#### [Required work]
Print the data exactly as written, but leave out each picture.

#### [Data for this task]
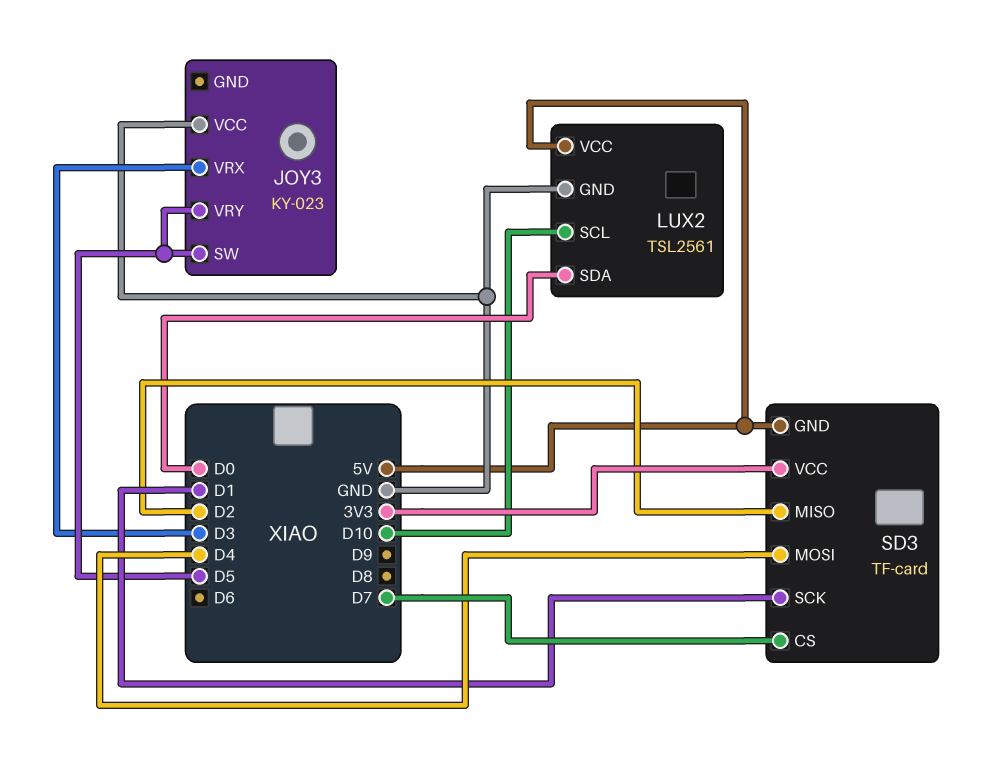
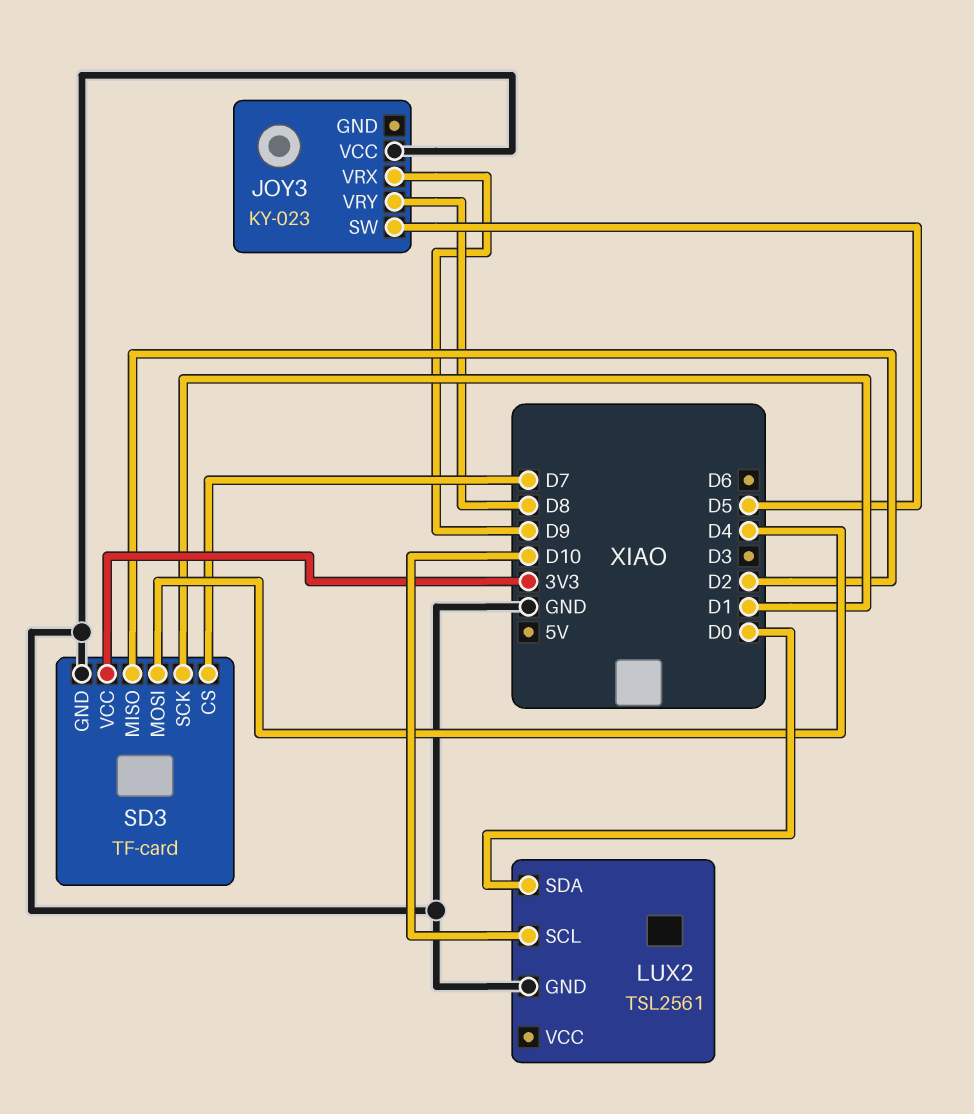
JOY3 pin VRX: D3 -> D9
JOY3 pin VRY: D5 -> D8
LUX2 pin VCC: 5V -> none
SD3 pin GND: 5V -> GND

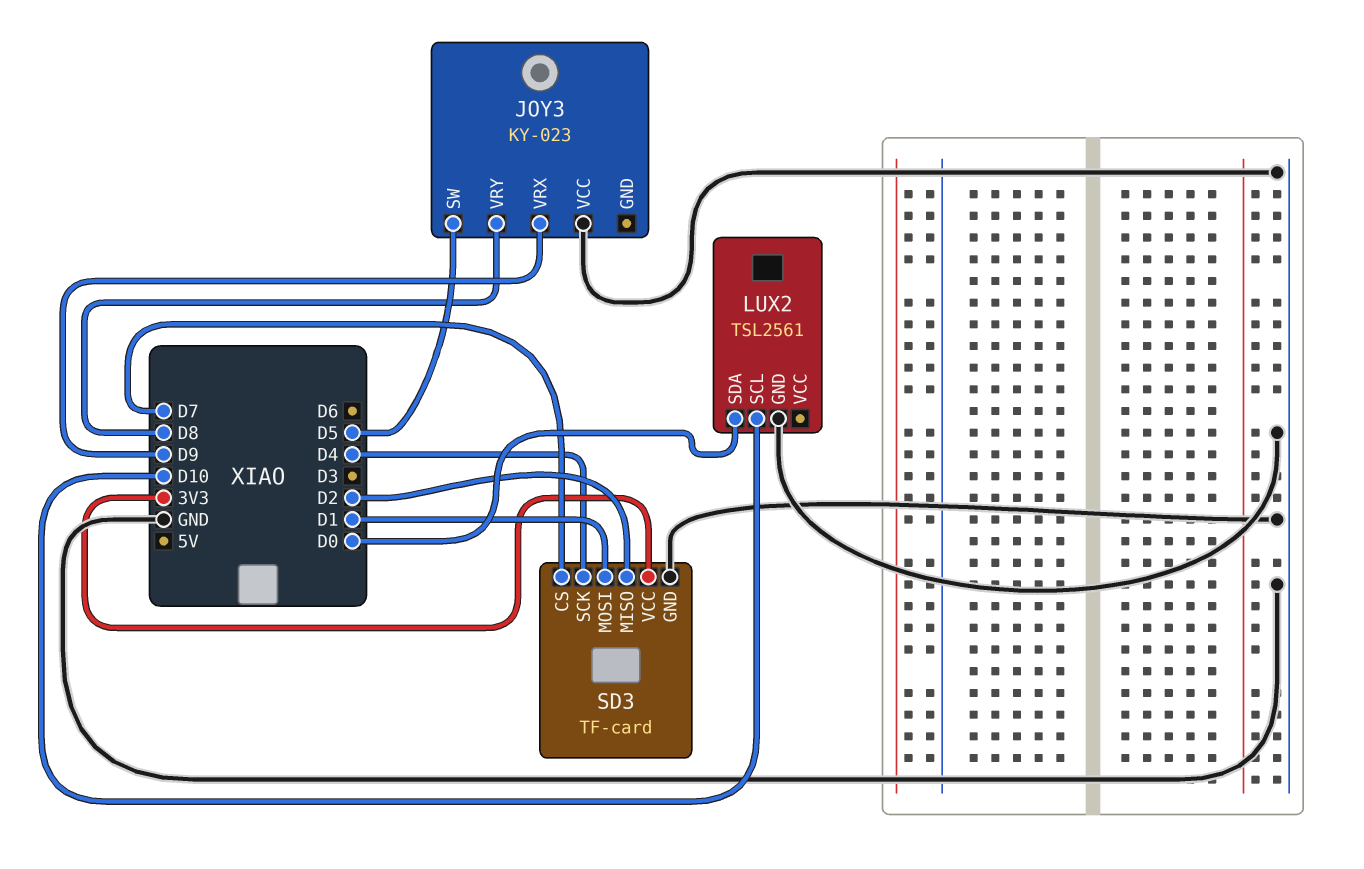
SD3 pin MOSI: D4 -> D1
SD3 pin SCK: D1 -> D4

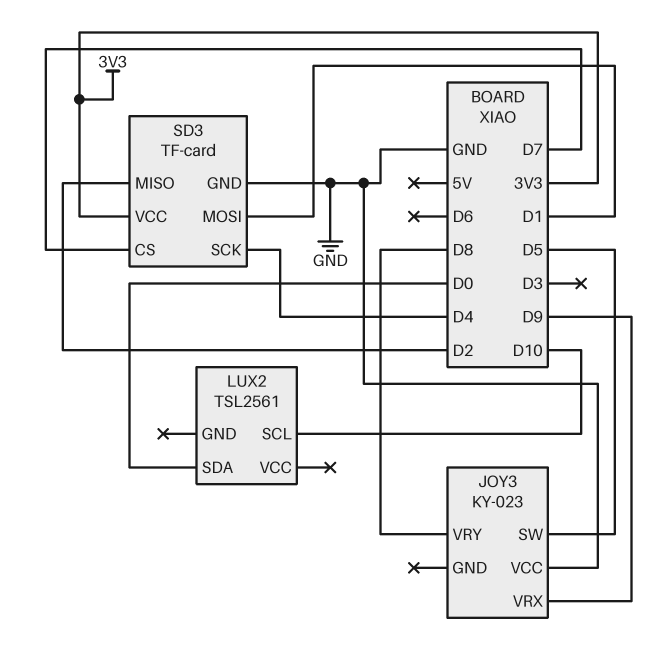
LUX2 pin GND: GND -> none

#### [Answer box]
JOY3 pin VRX: D3 -> D9
JOY3 pin VRY: D5 -> D8
LUX2 pin VCC: 5V -> none
SD3 pin GND: 5V -> GND

SD3 pin MOSI: D4 -> D1
SD3 pin SCK: D1 -> D4

LUX2 pin GND: GND -> none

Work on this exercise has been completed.